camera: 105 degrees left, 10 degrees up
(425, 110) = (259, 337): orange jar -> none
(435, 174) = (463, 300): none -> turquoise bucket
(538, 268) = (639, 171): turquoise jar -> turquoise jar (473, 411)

____________________

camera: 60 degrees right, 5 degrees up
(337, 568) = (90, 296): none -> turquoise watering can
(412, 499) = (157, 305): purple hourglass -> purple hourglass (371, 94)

____________________

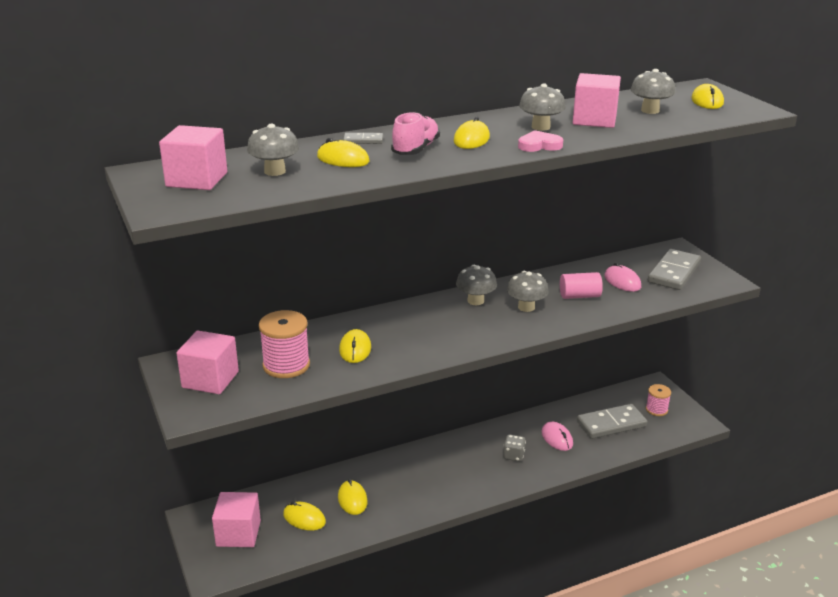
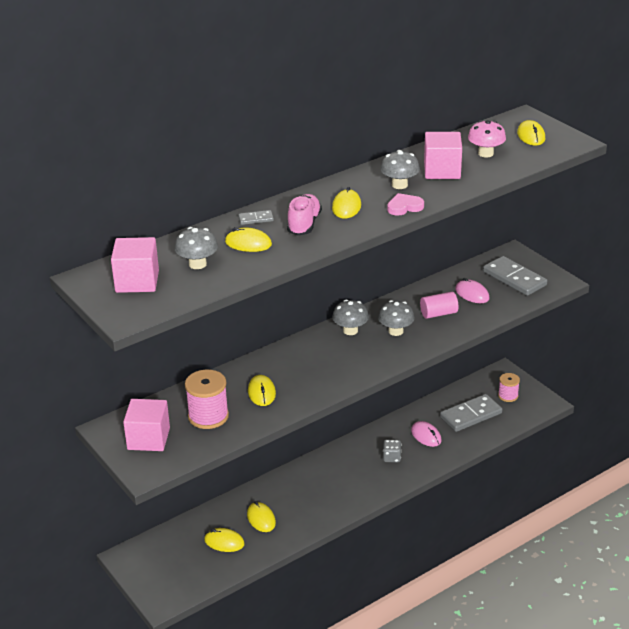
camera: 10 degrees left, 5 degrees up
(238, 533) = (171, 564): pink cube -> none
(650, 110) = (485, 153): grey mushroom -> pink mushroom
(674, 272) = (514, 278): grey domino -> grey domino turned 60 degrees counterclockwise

____________________

TASK OBJECTIVE: Retype only this portion of the data above: the line containing "(425, 110) = (259, 337): orange jar -> none", the line containing "(538, 268) = (639, 171): turquoise", and all lines between them, exactly.

WRITTEN SOLUTION:
(425, 110) = (259, 337): orange jar -> none
(435, 174) = (463, 300): none -> turquoise bucket
(538, 268) = (639, 171): turquoise jar -> turquoise jar (473, 411)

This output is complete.